• [Aim of the exercise]:
Look through the records below for the line with "turquoise bowling pin: [208,192,280,269]". Return that line and each one after it up to and including the line with "pink stacking toy: [289,160,340,225]", exactly.

• [Data supplied]:
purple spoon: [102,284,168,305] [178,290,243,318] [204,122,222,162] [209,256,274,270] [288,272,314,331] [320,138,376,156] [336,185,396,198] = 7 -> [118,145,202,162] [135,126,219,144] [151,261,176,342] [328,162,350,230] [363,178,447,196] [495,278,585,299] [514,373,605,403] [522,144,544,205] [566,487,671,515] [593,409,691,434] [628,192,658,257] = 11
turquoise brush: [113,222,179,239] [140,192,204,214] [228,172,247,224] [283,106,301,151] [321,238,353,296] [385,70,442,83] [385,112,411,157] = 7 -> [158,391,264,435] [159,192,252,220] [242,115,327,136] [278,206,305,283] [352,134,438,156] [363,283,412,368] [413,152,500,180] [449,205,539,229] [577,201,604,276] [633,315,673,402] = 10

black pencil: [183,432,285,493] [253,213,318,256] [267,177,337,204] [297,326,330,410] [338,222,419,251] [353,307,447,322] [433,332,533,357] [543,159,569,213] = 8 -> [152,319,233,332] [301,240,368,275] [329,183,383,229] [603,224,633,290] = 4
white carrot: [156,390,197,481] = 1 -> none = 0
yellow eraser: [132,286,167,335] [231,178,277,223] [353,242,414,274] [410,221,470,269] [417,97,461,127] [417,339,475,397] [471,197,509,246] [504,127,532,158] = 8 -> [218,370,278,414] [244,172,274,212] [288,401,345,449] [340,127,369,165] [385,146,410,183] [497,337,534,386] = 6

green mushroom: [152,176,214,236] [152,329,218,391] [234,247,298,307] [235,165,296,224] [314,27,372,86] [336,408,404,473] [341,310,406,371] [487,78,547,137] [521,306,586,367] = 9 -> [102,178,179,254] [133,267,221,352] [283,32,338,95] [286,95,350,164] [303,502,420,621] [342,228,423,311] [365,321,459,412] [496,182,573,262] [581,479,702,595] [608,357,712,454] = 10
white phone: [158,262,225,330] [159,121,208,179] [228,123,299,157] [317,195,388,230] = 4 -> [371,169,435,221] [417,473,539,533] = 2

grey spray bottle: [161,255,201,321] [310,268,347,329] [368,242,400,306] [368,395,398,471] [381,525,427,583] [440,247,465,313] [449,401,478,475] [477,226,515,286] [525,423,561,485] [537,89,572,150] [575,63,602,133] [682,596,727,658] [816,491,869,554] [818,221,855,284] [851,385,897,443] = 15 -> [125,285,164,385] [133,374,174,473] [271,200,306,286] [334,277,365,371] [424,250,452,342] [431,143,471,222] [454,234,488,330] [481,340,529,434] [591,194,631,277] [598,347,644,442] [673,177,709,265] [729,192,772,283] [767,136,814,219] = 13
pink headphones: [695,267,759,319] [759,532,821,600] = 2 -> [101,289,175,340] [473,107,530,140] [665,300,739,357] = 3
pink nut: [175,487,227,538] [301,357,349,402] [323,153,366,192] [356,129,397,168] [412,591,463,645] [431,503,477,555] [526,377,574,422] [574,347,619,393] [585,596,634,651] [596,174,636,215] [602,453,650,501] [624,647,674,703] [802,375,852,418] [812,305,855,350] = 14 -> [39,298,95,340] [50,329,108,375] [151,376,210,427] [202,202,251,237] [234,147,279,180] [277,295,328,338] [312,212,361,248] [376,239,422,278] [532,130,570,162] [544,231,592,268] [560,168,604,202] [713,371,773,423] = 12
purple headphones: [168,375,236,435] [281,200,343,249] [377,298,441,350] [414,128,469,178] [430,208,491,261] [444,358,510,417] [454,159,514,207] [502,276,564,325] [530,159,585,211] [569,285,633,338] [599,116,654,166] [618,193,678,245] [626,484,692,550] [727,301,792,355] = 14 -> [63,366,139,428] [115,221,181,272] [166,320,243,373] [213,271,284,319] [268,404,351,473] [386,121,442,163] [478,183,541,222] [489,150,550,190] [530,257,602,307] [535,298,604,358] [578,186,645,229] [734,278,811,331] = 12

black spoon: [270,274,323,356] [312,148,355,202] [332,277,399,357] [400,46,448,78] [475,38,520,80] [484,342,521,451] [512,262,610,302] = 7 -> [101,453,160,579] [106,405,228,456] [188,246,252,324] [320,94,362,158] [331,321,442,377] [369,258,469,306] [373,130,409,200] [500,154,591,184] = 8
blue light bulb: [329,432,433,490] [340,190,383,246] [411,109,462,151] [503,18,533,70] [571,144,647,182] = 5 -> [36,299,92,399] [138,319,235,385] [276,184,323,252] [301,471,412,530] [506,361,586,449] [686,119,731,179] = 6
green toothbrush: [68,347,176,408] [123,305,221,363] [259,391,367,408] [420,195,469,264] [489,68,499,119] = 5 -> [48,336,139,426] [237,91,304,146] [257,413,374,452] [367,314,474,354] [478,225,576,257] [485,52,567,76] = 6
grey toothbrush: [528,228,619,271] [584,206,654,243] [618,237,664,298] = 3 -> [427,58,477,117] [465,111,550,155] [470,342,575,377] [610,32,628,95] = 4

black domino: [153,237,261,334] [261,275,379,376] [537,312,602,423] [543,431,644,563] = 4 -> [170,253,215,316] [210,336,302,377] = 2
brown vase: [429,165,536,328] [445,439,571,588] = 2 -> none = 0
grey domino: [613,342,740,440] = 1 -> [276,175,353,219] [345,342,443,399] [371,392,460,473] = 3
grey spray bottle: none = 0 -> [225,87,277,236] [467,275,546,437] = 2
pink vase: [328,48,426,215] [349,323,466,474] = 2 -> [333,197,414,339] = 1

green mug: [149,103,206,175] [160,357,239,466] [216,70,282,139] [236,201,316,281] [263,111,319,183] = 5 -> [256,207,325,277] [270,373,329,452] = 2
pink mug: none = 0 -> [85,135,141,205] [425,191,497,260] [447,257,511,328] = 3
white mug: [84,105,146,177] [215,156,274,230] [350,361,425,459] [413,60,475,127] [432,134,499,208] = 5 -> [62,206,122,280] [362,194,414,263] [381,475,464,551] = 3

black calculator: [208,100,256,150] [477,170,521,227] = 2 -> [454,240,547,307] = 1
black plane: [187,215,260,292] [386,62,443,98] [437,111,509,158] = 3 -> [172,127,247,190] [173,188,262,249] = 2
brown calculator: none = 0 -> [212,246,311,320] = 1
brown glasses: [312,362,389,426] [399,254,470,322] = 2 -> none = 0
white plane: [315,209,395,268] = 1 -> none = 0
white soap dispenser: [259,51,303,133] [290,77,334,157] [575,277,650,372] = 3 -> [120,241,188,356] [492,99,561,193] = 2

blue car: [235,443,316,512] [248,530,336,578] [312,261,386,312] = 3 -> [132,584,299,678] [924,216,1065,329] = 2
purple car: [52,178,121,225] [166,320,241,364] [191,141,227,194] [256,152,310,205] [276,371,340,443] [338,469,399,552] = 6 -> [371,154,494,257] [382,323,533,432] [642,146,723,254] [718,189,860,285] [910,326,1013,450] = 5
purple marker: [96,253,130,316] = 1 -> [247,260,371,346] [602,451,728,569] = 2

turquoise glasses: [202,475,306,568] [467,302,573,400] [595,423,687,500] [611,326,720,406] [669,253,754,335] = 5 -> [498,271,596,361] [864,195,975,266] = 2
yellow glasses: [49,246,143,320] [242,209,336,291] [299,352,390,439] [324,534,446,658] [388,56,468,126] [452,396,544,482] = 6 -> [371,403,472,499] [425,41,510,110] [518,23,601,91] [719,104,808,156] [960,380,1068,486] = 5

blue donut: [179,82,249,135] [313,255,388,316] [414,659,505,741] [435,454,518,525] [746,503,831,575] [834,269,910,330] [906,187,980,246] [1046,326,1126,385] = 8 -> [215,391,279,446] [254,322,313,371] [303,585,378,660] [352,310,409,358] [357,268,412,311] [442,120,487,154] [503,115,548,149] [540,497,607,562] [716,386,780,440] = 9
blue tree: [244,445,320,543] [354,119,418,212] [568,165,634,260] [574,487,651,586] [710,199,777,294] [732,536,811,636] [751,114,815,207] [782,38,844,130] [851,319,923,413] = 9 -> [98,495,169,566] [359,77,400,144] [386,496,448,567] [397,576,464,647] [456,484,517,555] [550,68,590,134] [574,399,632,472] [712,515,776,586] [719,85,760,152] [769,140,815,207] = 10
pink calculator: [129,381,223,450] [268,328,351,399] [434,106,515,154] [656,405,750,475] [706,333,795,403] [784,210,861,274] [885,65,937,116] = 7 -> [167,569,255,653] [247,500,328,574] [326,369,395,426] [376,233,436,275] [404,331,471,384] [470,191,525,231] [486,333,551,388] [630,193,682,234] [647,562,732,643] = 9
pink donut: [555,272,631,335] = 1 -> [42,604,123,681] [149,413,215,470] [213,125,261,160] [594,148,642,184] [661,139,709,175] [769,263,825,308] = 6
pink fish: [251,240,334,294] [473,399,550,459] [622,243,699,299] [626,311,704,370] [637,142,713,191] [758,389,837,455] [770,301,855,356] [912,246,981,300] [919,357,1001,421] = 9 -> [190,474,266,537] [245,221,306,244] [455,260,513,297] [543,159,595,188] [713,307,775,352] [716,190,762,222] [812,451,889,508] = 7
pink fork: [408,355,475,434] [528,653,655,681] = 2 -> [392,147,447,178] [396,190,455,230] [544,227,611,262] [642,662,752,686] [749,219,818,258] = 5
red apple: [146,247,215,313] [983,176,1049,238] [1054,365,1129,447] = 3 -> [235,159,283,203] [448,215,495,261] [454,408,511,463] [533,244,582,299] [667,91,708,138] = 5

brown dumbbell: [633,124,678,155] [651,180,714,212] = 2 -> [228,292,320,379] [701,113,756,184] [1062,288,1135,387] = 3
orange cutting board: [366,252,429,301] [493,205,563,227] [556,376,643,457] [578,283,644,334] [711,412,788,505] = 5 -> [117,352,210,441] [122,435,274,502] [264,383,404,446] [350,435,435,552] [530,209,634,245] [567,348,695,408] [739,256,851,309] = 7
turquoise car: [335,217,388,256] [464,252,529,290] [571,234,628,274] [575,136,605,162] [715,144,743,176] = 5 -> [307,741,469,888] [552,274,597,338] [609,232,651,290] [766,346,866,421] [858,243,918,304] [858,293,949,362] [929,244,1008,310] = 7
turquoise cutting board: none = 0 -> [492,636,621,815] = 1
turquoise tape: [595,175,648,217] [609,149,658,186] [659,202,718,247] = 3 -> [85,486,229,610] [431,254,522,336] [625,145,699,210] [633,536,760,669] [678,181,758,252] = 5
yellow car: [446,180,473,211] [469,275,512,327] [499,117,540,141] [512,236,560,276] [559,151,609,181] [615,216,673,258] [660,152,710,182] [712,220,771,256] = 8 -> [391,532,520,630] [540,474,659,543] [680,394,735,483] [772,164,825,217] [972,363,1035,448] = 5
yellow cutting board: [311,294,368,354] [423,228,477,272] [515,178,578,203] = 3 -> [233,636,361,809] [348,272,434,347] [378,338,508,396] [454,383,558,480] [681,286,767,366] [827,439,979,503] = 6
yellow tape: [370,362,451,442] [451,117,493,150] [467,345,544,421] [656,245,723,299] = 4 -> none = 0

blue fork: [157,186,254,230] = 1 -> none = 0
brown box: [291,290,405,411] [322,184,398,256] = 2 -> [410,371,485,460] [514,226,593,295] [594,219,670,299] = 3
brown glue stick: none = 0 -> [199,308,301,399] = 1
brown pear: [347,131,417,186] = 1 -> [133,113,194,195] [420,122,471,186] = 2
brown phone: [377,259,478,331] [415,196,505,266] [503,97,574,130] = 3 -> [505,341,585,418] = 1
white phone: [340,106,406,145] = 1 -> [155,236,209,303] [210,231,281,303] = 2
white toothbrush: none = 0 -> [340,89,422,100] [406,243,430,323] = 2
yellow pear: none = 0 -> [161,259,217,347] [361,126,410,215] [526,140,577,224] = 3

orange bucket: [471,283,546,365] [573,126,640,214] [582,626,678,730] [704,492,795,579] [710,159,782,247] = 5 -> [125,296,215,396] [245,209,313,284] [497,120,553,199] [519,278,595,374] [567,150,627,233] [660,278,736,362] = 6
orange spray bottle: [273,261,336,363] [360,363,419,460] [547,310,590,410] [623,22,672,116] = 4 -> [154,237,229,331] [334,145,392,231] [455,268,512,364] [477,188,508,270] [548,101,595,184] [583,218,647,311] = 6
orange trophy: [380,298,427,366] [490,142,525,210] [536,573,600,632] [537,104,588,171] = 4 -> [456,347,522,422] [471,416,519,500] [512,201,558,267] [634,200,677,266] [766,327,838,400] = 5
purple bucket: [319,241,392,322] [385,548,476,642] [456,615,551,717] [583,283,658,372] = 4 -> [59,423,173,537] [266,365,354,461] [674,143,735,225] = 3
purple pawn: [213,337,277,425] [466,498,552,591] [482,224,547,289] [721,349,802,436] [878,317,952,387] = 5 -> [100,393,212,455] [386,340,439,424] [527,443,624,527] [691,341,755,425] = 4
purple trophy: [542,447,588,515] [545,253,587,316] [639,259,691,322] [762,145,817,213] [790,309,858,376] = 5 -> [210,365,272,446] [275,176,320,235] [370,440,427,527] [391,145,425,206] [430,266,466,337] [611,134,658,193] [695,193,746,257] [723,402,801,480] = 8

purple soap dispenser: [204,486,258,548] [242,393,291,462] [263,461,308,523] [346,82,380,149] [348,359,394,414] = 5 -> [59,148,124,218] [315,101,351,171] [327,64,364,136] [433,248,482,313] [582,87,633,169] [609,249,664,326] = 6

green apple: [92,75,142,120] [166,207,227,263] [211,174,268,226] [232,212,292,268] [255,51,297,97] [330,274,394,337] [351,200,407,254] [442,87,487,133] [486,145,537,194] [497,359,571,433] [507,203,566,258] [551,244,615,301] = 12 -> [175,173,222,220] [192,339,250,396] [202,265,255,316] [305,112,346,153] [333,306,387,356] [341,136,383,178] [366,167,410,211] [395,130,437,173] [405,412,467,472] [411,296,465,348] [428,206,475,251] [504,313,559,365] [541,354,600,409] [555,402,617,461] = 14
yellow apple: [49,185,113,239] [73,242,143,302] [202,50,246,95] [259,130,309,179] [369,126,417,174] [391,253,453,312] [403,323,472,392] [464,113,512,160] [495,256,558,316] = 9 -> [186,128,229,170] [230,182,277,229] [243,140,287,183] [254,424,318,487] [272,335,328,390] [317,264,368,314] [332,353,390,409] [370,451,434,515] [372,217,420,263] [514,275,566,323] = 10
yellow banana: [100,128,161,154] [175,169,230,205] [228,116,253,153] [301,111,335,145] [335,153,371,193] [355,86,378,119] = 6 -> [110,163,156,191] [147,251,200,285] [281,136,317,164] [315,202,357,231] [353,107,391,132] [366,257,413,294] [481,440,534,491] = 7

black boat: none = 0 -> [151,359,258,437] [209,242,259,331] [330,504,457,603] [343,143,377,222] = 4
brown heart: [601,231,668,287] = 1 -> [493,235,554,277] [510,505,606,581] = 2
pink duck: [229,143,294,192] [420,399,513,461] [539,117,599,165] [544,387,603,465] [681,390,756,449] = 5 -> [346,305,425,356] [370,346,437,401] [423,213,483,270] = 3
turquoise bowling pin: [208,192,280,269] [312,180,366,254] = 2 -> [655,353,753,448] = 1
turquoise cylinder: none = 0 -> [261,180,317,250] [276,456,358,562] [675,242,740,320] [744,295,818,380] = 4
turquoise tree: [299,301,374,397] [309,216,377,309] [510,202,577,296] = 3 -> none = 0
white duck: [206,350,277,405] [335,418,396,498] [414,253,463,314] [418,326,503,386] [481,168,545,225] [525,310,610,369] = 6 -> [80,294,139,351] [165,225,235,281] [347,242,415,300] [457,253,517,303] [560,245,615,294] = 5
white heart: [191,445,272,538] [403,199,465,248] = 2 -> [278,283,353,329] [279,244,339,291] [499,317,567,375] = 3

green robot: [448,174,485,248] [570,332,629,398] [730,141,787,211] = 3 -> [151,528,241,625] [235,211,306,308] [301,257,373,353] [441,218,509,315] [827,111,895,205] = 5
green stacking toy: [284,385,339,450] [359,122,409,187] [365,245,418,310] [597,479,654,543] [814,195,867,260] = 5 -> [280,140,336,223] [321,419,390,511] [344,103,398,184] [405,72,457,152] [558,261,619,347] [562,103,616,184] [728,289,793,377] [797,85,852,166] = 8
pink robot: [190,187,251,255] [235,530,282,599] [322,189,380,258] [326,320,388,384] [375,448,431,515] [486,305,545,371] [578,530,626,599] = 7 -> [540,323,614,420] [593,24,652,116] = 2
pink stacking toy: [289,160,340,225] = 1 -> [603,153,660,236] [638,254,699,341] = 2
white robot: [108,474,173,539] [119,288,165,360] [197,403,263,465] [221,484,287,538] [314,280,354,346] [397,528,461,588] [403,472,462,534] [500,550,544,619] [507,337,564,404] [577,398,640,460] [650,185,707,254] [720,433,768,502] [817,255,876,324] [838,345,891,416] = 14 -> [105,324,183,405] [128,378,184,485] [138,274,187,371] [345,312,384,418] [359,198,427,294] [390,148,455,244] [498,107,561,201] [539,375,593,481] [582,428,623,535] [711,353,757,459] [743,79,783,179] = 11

• [Reply]:
turquoise bowling pin: [208,192,280,269] [312,180,366,254] = 2 -> [655,353,753,448] = 1
turquoise cylinder: none = 0 -> [261,180,317,250] [276,456,358,562] [675,242,740,320] [744,295,818,380] = 4
turquoise tree: [299,301,374,397] [309,216,377,309] [510,202,577,296] = 3 -> none = 0
white duck: [206,350,277,405] [335,418,396,498] [414,253,463,314] [418,326,503,386] [481,168,545,225] [525,310,610,369] = 6 -> [80,294,139,351] [165,225,235,281] [347,242,415,300] [457,253,517,303] [560,245,615,294] = 5
white heart: [191,445,272,538] [403,199,465,248] = 2 -> [278,283,353,329] [279,244,339,291] [499,317,567,375] = 3

green robot: [448,174,485,248] [570,332,629,398] [730,141,787,211] = 3 -> [151,528,241,625] [235,211,306,308] [301,257,373,353] [441,218,509,315] [827,111,895,205] = 5
green stacking toy: [284,385,339,450] [359,122,409,187] [365,245,418,310] [597,479,654,543] [814,195,867,260] = 5 -> [280,140,336,223] [321,419,390,511] [344,103,398,184] [405,72,457,152] [558,261,619,347] [562,103,616,184] [728,289,793,377] [797,85,852,166] = 8
pink robot: [190,187,251,255] [235,530,282,599] [322,189,380,258] [326,320,388,384] [375,448,431,515] [486,305,545,371] [578,530,626,599] = 7 -> [540,323,614,420] [593,24,652,116] = 2
pink stacking toy: [289,160,340,225] = 1 -> [603,153,660,236] [638,254,699,341] = 2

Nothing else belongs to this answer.